── Records provided
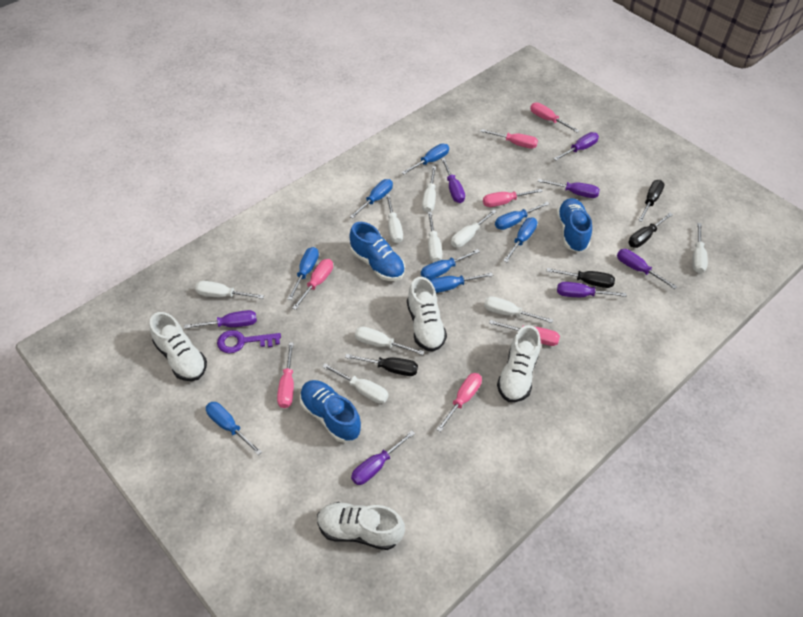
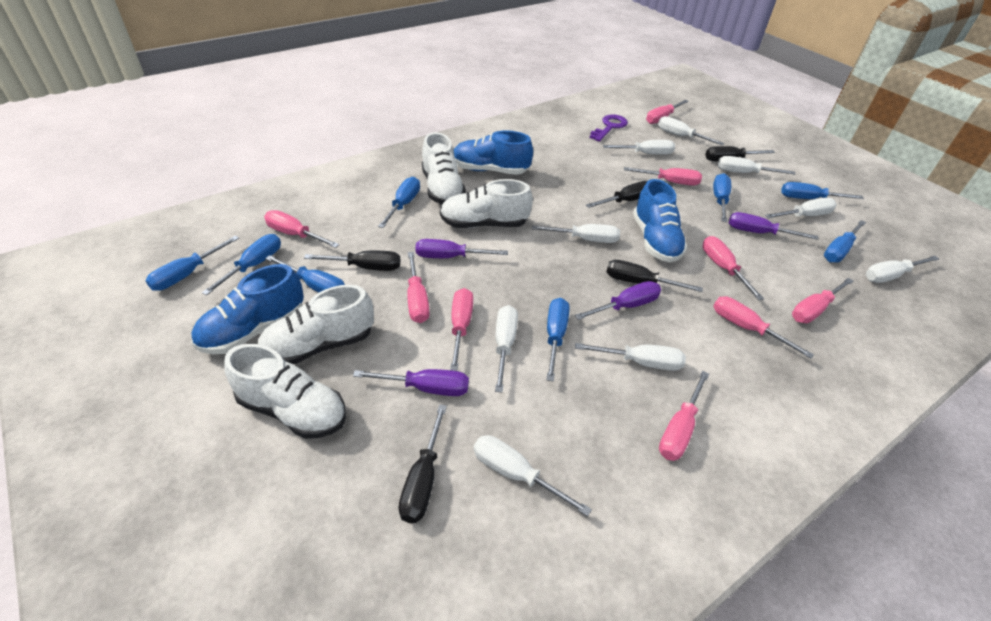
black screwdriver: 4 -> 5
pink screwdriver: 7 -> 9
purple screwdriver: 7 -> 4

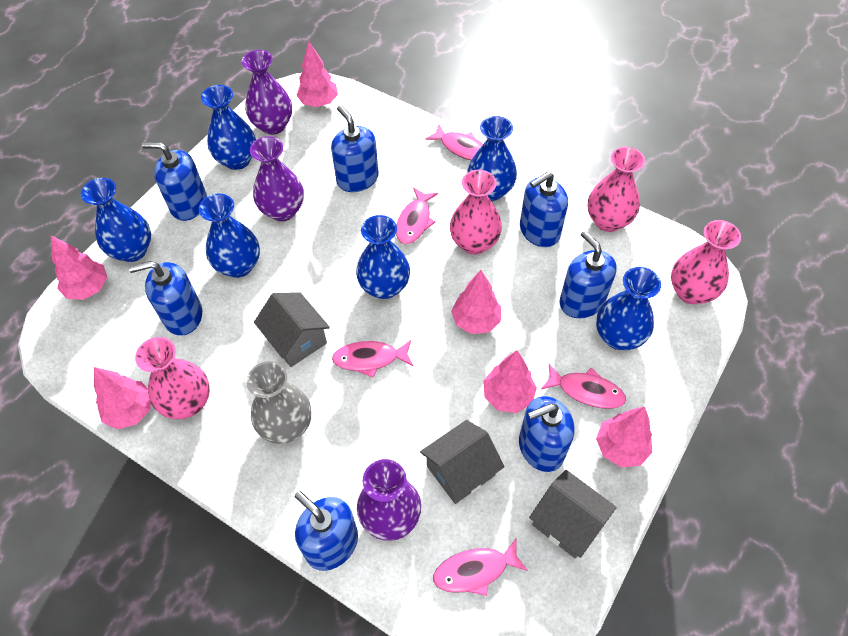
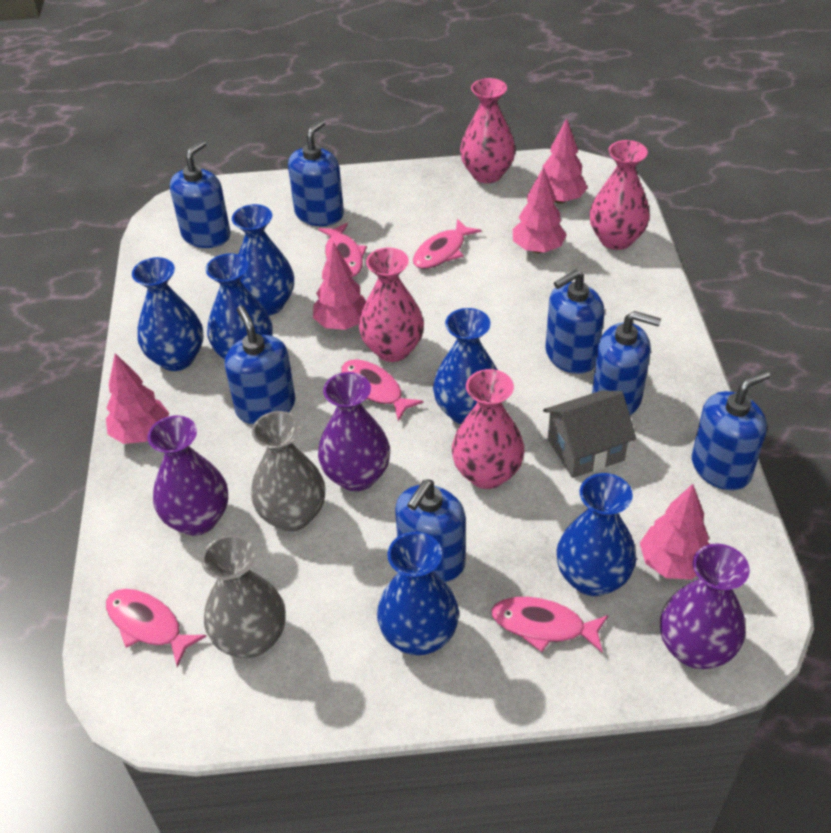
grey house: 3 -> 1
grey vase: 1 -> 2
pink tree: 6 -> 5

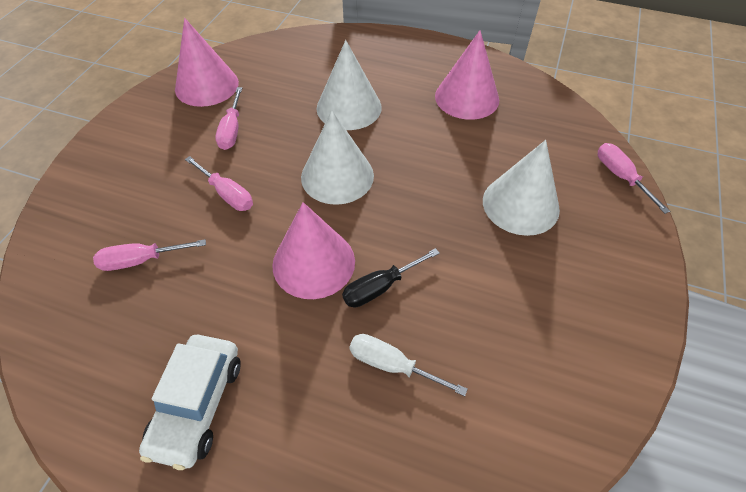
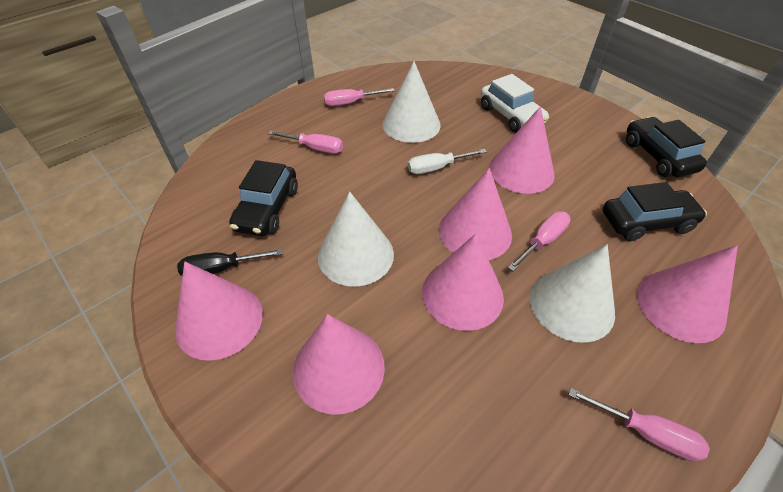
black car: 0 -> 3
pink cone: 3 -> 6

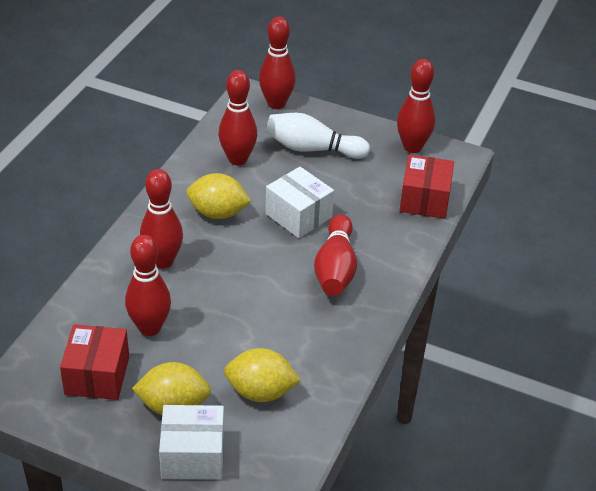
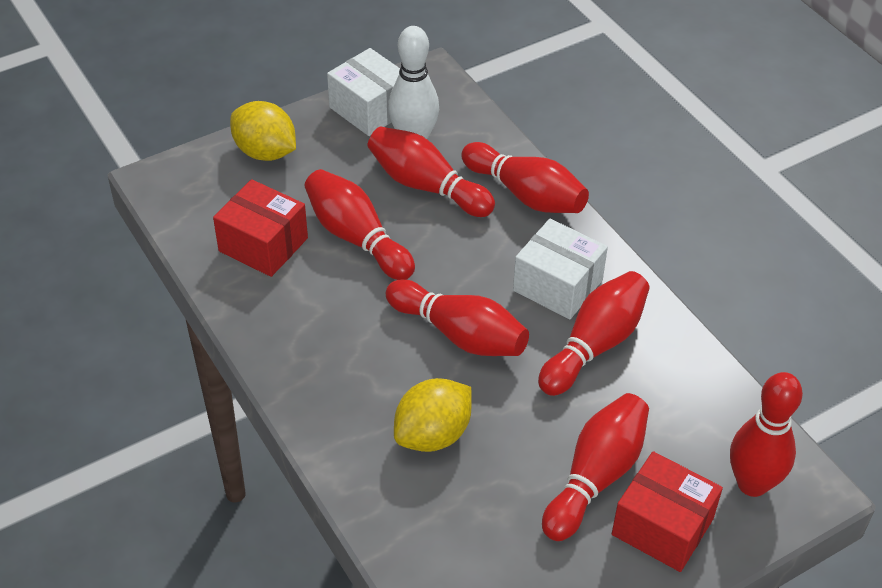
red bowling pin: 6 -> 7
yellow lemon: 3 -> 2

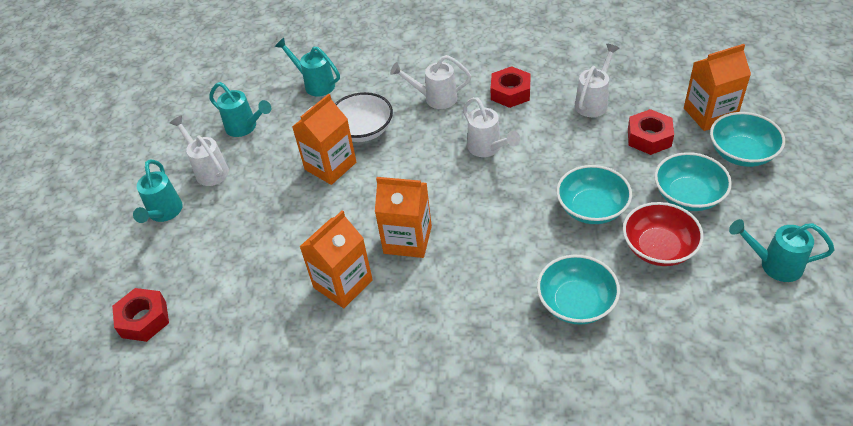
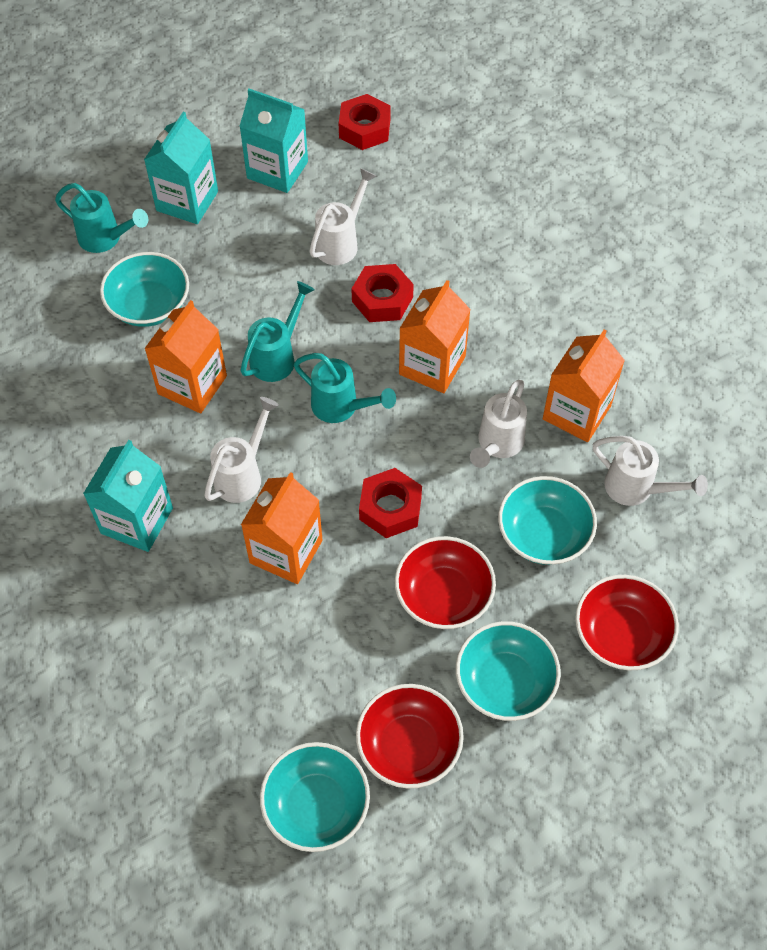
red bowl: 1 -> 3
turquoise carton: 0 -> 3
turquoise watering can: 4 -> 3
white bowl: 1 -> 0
────
● **Assignment**: Since the pictures are not wanted, copy only the text of the records above, exactly.

● **Solution for this problem**:
black screwdriver: 4 -> 5
pink screwdriver: 7 -> 9
purple screwdriver: 7 -> 4

grey house: 3 -> 1
grey vase: 1 -> 2
pink tree: 6 -> 5

black car: 0 -> 3
pink cone: 3 -> 6

red bowling pin: 6 -> 7
yellow lemon: 3 -> 2

red bowl: 1 -> 3
turquoise carton: 0 -> 3
turquoise watering can: 4 -> 3
white bowl: 1 -> 0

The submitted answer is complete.